• _DATA EXCERPTS_
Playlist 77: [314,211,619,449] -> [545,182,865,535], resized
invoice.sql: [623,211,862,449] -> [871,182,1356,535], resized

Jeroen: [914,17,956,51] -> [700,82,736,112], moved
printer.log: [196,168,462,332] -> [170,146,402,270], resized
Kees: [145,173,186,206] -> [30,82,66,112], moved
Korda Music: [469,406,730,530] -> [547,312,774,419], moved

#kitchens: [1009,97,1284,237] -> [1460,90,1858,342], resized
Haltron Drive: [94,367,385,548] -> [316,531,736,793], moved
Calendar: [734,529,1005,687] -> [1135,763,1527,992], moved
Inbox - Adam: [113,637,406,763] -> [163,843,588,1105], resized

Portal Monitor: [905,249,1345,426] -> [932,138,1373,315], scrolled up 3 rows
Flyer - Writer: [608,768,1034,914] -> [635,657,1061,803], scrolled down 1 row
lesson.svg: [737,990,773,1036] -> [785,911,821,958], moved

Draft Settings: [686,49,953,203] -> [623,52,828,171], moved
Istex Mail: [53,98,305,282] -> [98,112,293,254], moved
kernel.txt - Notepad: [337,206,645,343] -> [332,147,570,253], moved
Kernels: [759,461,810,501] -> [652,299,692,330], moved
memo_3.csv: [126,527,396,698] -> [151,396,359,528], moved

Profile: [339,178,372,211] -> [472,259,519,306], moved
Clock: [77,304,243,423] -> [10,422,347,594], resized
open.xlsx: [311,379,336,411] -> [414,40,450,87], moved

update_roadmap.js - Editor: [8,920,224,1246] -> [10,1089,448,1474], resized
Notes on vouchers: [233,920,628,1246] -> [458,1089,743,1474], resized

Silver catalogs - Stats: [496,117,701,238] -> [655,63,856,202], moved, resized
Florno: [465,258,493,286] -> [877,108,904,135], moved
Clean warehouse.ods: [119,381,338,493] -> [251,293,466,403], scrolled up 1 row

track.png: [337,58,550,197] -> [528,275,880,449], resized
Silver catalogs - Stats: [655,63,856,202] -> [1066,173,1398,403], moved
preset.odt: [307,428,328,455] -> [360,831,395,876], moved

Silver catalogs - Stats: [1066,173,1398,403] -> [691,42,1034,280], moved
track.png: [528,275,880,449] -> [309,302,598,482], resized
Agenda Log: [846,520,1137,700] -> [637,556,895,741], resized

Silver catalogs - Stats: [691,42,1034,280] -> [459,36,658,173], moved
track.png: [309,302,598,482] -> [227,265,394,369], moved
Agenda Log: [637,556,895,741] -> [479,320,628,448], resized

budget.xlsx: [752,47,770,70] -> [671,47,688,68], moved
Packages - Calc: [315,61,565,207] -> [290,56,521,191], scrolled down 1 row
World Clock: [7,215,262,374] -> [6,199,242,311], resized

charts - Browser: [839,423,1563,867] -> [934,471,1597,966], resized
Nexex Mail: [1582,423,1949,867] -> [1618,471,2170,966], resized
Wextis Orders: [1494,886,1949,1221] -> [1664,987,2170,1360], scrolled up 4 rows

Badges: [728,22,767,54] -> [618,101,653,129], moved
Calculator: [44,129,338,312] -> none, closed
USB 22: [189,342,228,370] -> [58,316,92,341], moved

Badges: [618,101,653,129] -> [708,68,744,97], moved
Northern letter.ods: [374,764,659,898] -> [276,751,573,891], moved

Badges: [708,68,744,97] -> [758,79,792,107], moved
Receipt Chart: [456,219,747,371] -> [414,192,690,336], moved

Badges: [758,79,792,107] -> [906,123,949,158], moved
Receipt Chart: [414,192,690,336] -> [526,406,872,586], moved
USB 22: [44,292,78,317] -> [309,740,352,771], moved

• _GOAL OF THE EXERCISE_
Provide the count of lines above that contain "Agenda", without any other words.

• _YOUR SOLUTION_
2